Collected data
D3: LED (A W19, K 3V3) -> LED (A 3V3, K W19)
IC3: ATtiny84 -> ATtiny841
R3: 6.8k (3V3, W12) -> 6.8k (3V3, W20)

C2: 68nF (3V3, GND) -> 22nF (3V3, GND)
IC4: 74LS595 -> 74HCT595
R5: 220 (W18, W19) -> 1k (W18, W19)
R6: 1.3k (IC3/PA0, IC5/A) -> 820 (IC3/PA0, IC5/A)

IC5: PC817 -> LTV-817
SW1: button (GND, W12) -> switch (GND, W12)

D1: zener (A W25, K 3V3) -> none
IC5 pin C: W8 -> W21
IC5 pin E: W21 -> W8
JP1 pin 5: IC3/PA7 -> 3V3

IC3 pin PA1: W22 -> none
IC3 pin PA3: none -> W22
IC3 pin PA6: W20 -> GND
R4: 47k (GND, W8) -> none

### [WHAT TO WORK ON]
For this exercise, give every entry again exactly as it appears.

### [THE COMPLETED TASK]
D3: LED (A W19, K 3V3) -> LED (A 3V3, K W19)
IC3: ATtiny84 -> ATtiny841
R3: 6.8k (3V3, W12) -> 6.8k (3V3, W20)

C2: 68nF (3V3, GND) -> 22nF (3V3, GND)
IC4: 74LS595 -> 74HCT595
R5: 220 (W18, W19) -> 1k (W18, W19)
R6: 1.3k (IC3/PA0, IC5/A) -> 820 (IC3/PA0, IC5/A)

IC5: PC817 -> LTV-817
SW1: button (GND, W12) -> switch (GND, W12)

D1: zener (A W25, K 3V3) -> none
IC5 pin C: W8 -> W21
IC5 pin E: W21 -> W8
JP1 pin 5: IC3/PA7 -> 3V3

IC3 pin PA1: W22 -> none
IC3 pin PA3: none -> W22
IC3 pin PA6: W20 -> GND
R4: 47k (GND, W8) -> none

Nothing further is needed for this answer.